RAW DATA
——

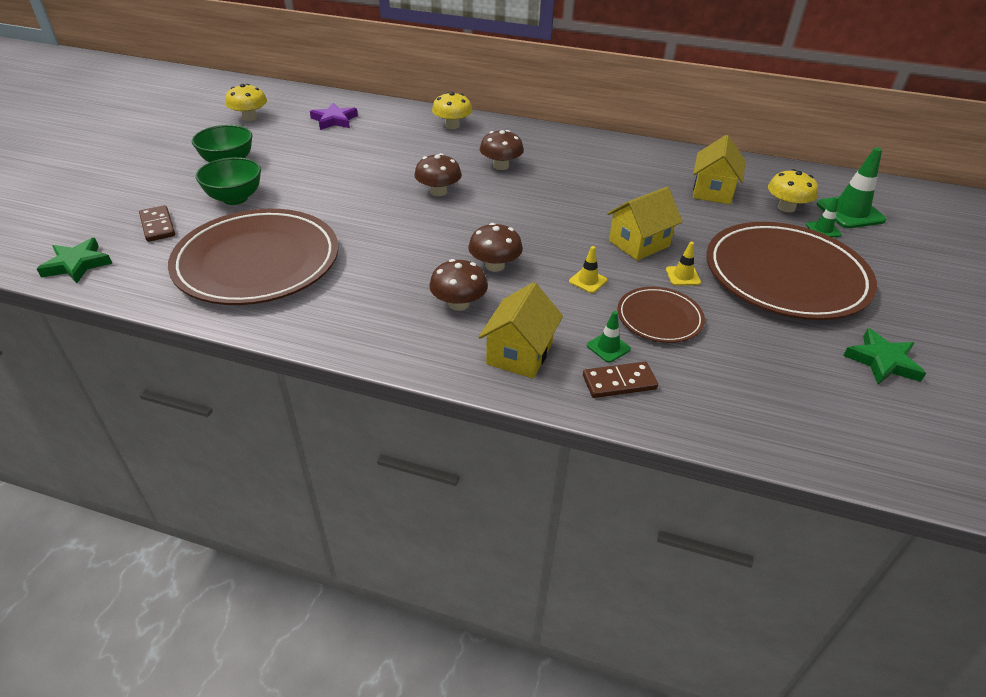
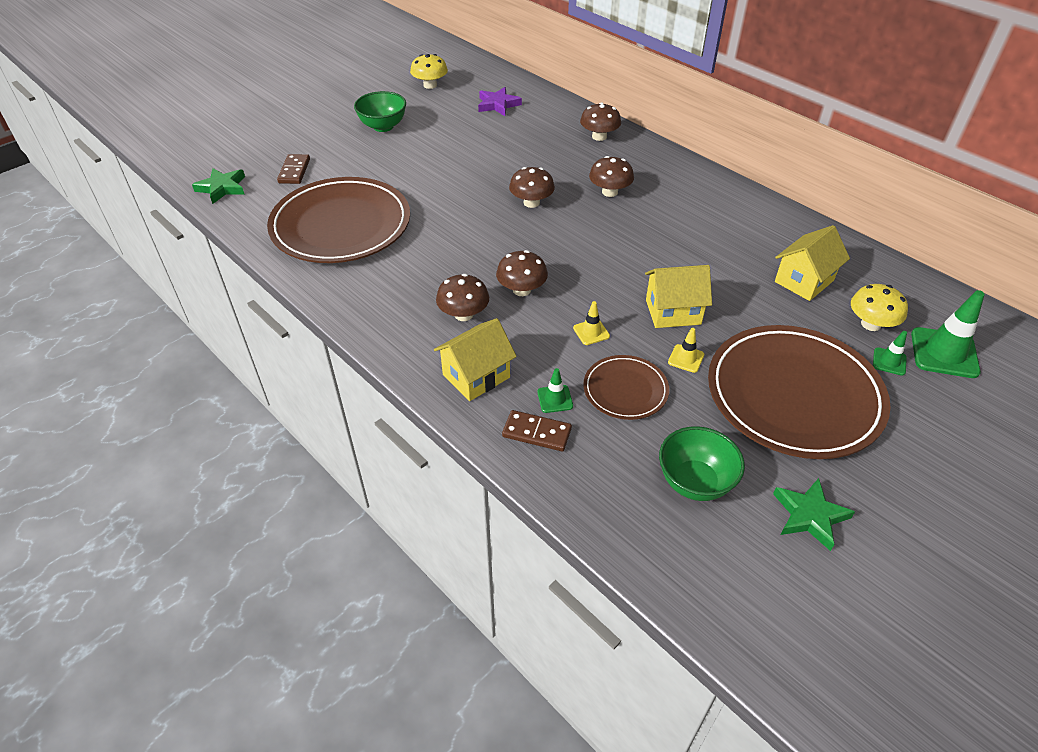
camera: 30 degrees right, 5 degrees up
(235, 198) = (365, 162): green bowl -> green bowl (695, 482)
(452, 126) = (599, 136): yellow mushroom -> brown mushroom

——

INSTRUCTIONS FOR THE TASK
Restate, without alteration, the lines of the material above that begin at the one containing "(235, 198) = (365, 162): green" and run through its last line.

SOLUTION TO THIS TASK
(235, 198) = (365, 162): green bowl -> green bowl (695, 482)
(452, 126) = (599, 136): yellow mushroom -> brown mushroom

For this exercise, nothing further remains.